• [Entries taken from a collection]
::::::

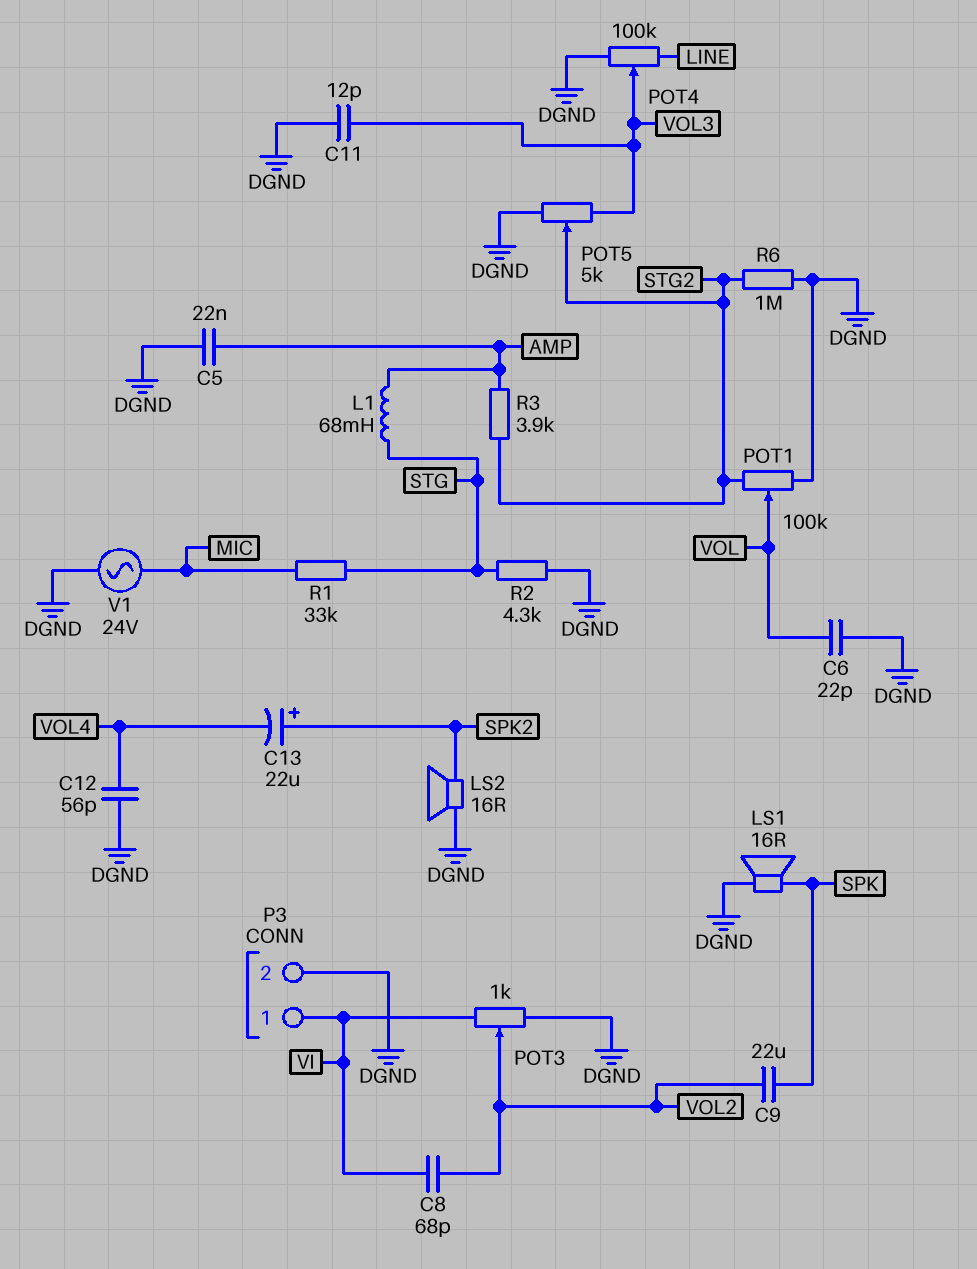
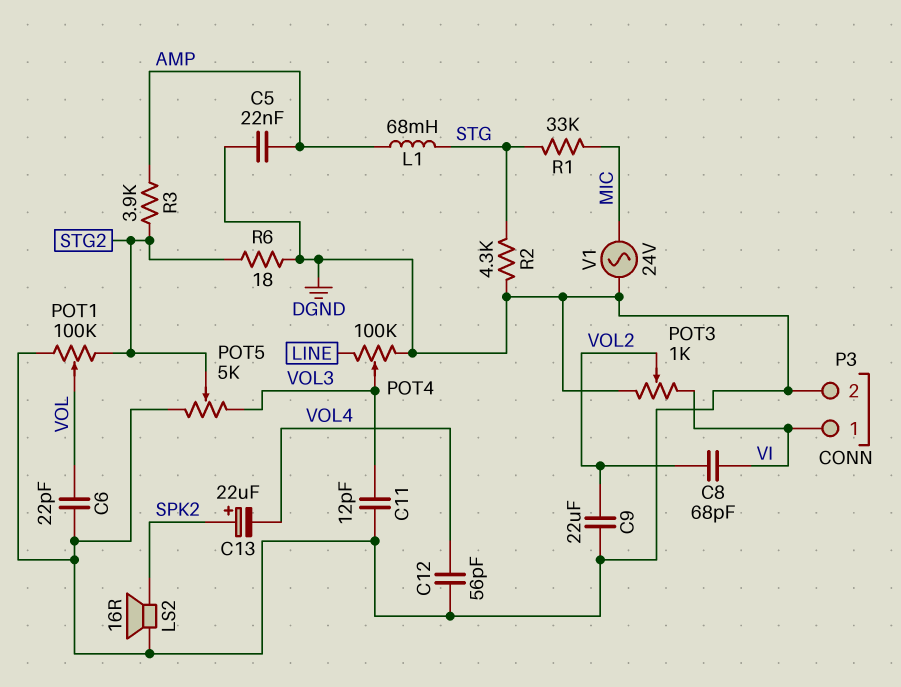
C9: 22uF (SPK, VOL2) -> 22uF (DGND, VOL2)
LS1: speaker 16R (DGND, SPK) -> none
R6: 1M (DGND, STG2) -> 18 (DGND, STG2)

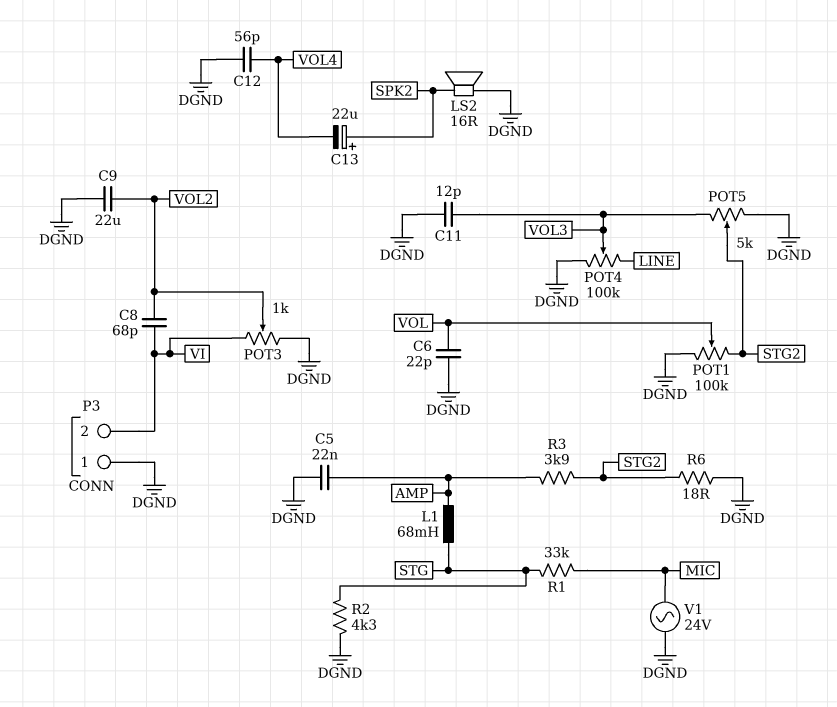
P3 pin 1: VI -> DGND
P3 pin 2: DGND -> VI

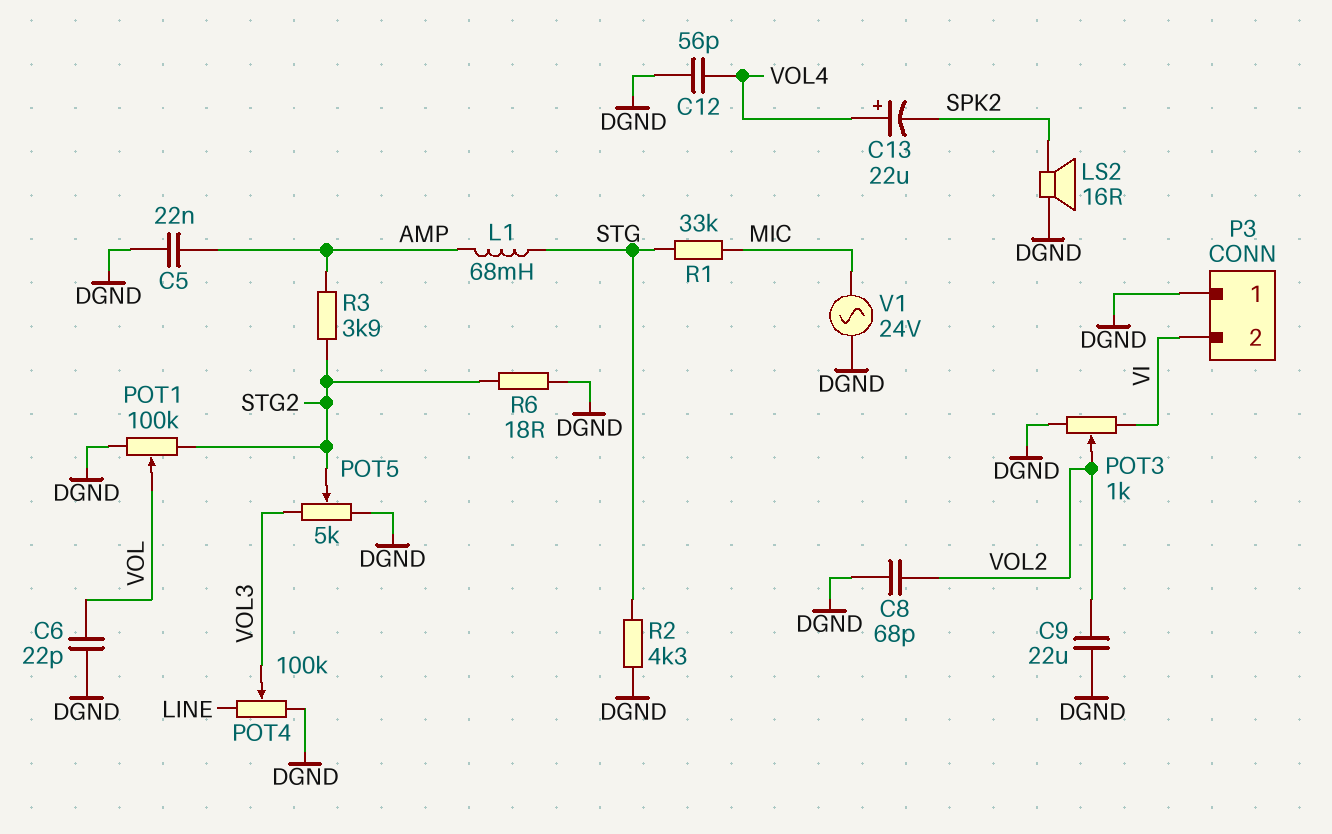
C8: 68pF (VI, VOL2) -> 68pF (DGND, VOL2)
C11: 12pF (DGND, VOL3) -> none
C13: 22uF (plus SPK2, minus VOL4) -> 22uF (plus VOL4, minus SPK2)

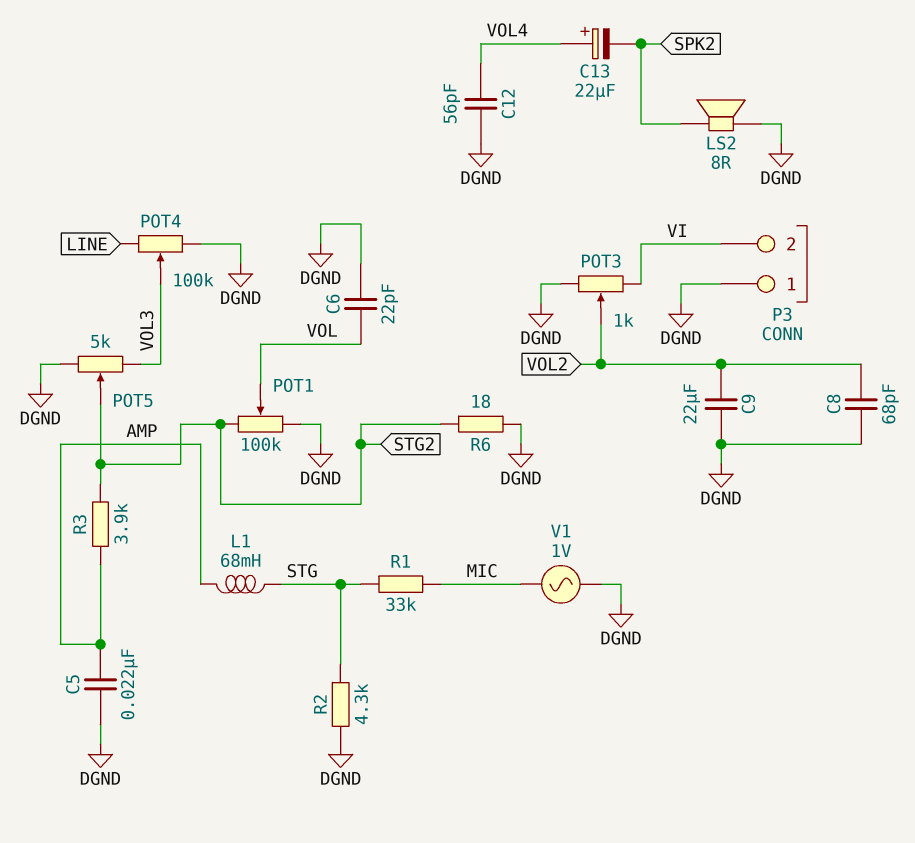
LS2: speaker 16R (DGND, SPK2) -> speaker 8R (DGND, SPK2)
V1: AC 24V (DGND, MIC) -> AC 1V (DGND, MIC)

::::::

• [TASK GOAL] From the first line to the last, set down the data exactly, without the pictures.

• [RESPONSE]
C9: 22uF (SPK, VOL2) -> 22uF (DGND, VOL2)
LS1: speaker 16R (DGND, SPK) -> none
R6: 1M (DGND, STG2) -> 18 (DGND, STG2)

P3 pin 1: VI -> DGND
P3 pin 2: DGND -> VI

C8: 68pF (VI, VOL2) -> 68pF (DGND, VOL2)
C11: 12pF (DGND, VOL3) -> none
C13: 22uF (plus SPK2, minus VOL4) -> 22uF (plus VOL4, minus SPK2)

LS2: speaker 16R (DGND, SPK2) -> speaker 8R (DGND, SPK2)
V1: AC 24V (DGND, MIC) -> AC 1V (DGND, MIC)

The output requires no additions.